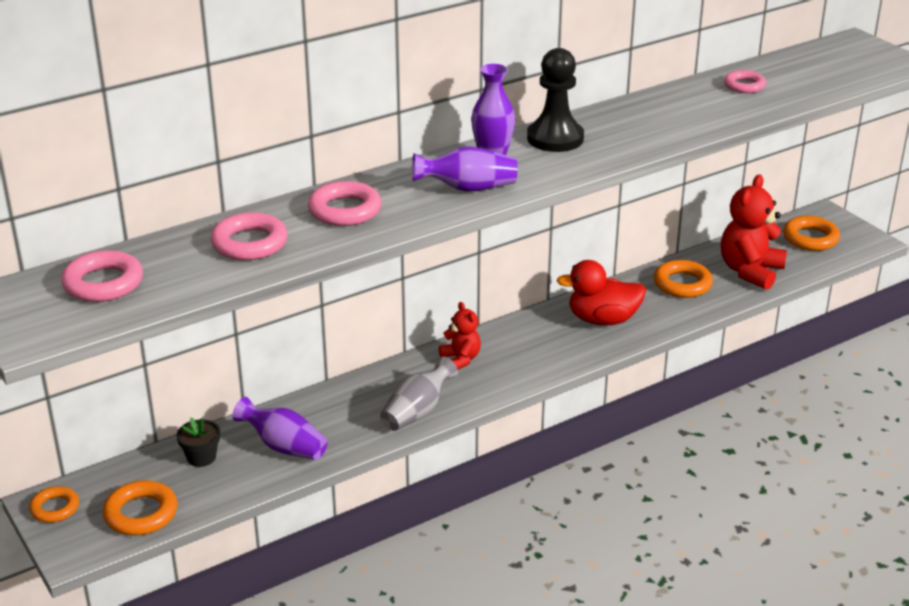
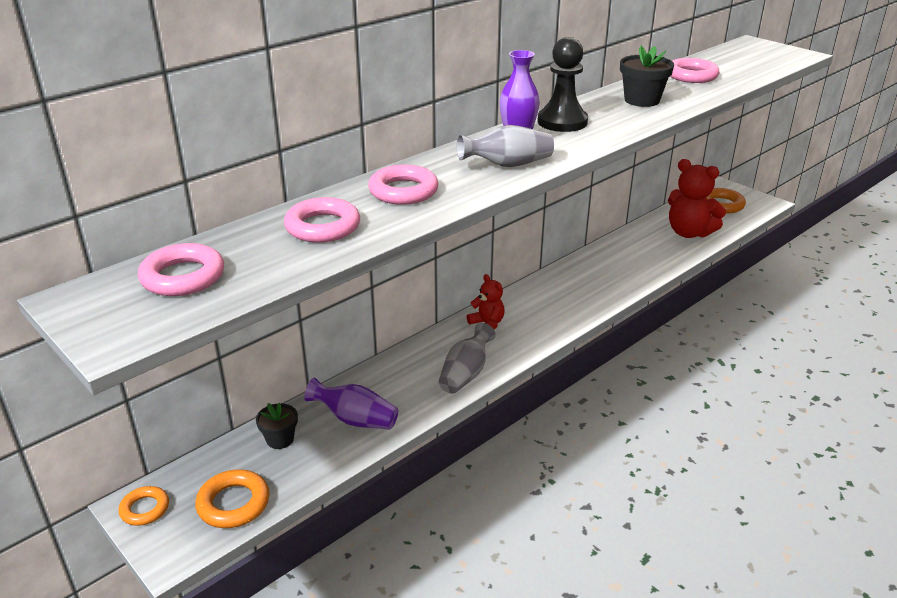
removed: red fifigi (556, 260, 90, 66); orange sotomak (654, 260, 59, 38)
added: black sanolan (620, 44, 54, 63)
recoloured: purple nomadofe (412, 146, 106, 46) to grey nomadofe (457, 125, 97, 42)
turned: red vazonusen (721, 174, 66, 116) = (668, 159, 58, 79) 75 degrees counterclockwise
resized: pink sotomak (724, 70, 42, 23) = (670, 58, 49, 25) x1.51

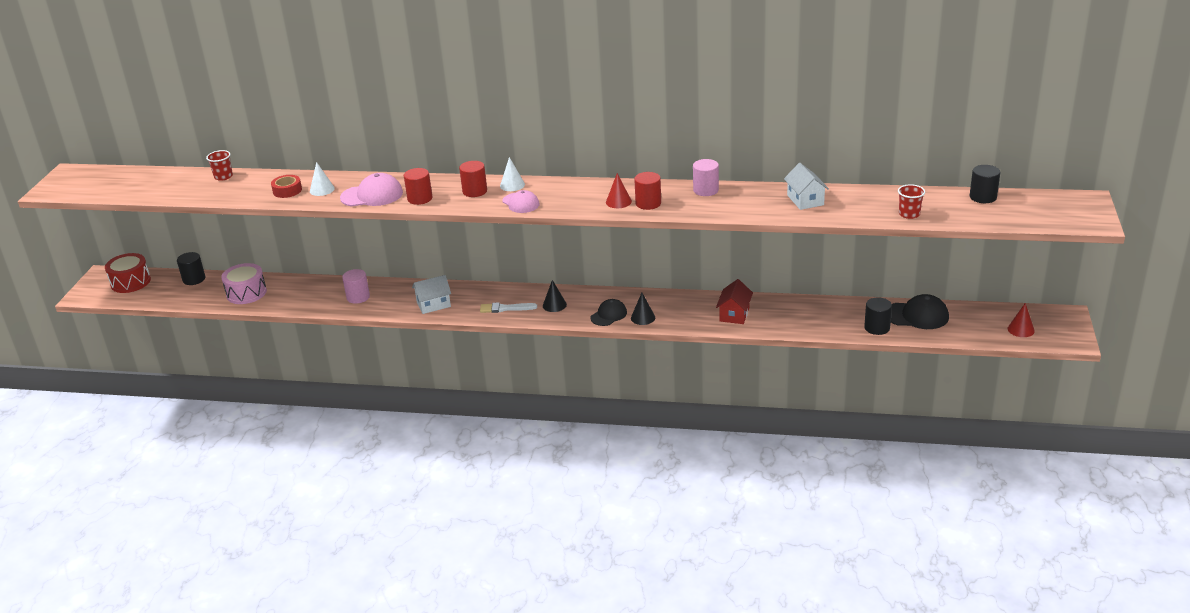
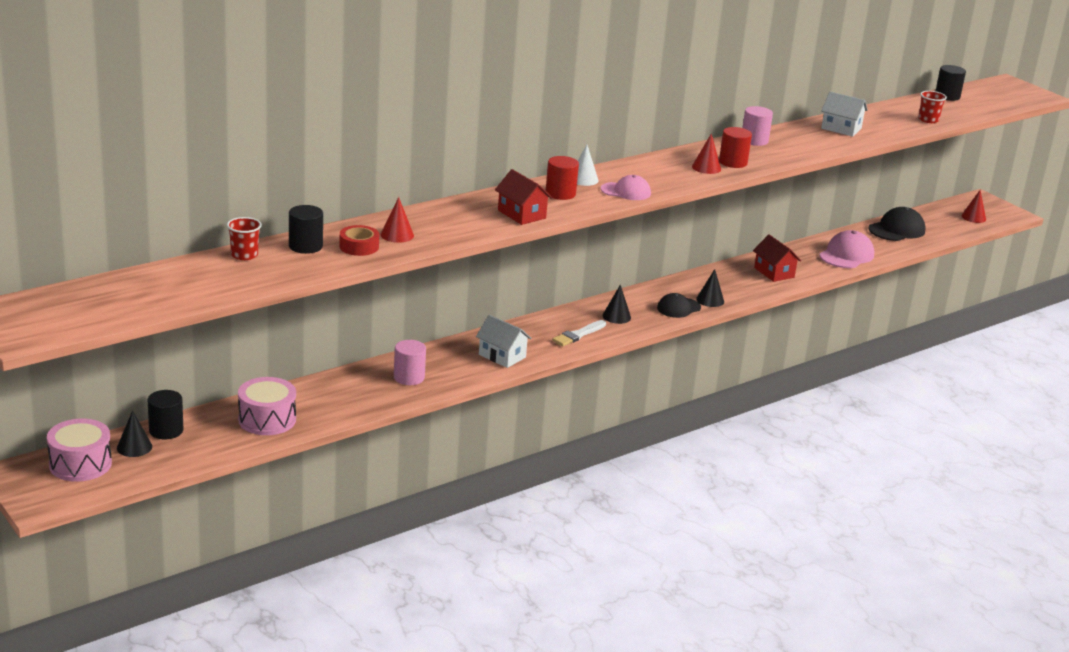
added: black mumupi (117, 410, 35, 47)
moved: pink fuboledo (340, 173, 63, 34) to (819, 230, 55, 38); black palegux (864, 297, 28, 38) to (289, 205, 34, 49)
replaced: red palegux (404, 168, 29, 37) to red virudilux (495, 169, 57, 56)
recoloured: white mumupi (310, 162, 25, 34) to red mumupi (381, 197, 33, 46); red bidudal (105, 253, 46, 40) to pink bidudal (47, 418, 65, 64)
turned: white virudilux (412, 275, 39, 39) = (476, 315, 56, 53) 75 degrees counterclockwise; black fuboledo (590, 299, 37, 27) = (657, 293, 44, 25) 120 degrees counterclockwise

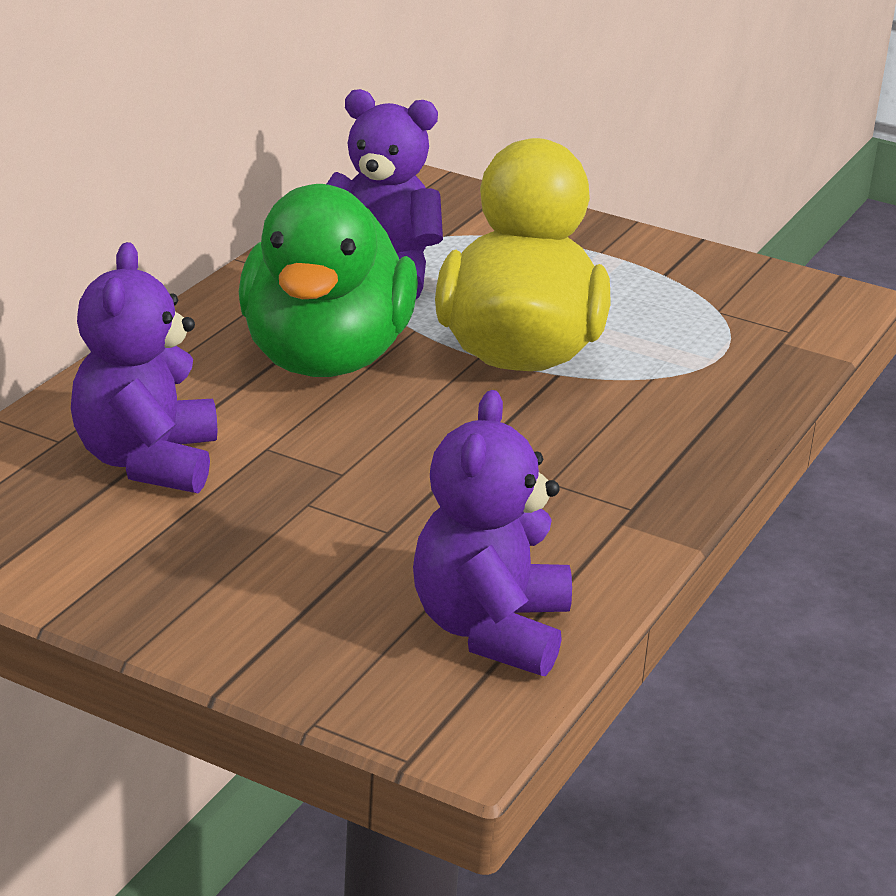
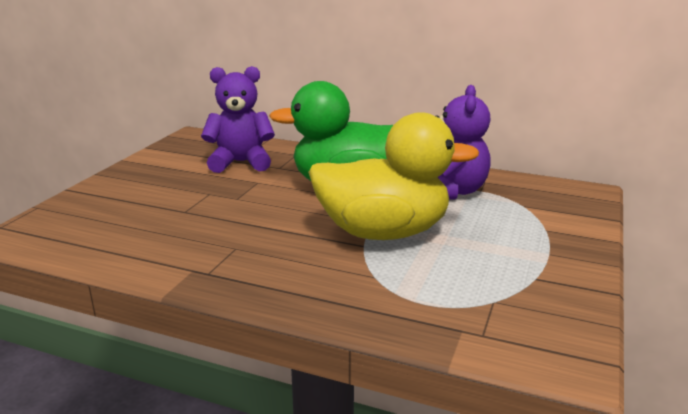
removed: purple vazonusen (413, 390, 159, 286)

::::::::

--- Activity ---
Output nothing except an exact copy of the records above, with the images left out.

--- Worked solution ---
removed: red fifigi (556, 260, 90, 66); orange sotomak (654, 260, 59, 38)
added: black sanolan (620, 44, 54, 63)
recoloured: purple nomadofe (412, 146, 106, 46) to grey nomadofe (457, 125, 97, 42)
turned: red vazonusen (721, 174, 66, 116) = (668, 159, 58, 79) 75 degrees counterclockwise
resized: pink sotomak (724, 70, 42, 23) = (670, 58, 49, 25) x1.51

added: black mumupi (117, 410, 35, 47)
moved: pink fuboledo (340, 173, 63, 34) to (819, 230, 55, 38); black palegux (864, 297, 28, 38) to (289, 205, 34, 49)
replaced: red palegux (404, 168, 29, 37) to red virudilux (495, 169, 57, 56)
recoloured: white mumupi (310, 162, 25, 34) to red mumupi (381, 197, 33, 46); red bidudal (105, 253, 46, 40) to pink bidudal (47, 418, 65, 64)
turned: white virudilux (412, 275, 39, 39) = (476, 315, 56, 53) 75 degrees counterclockwise; black fuboledo (590, 299, 37, 27) = (657, 293, 44, 25) 120 degrees counterclockwise

removed: purple vazonusen (413, 390, 159, 286)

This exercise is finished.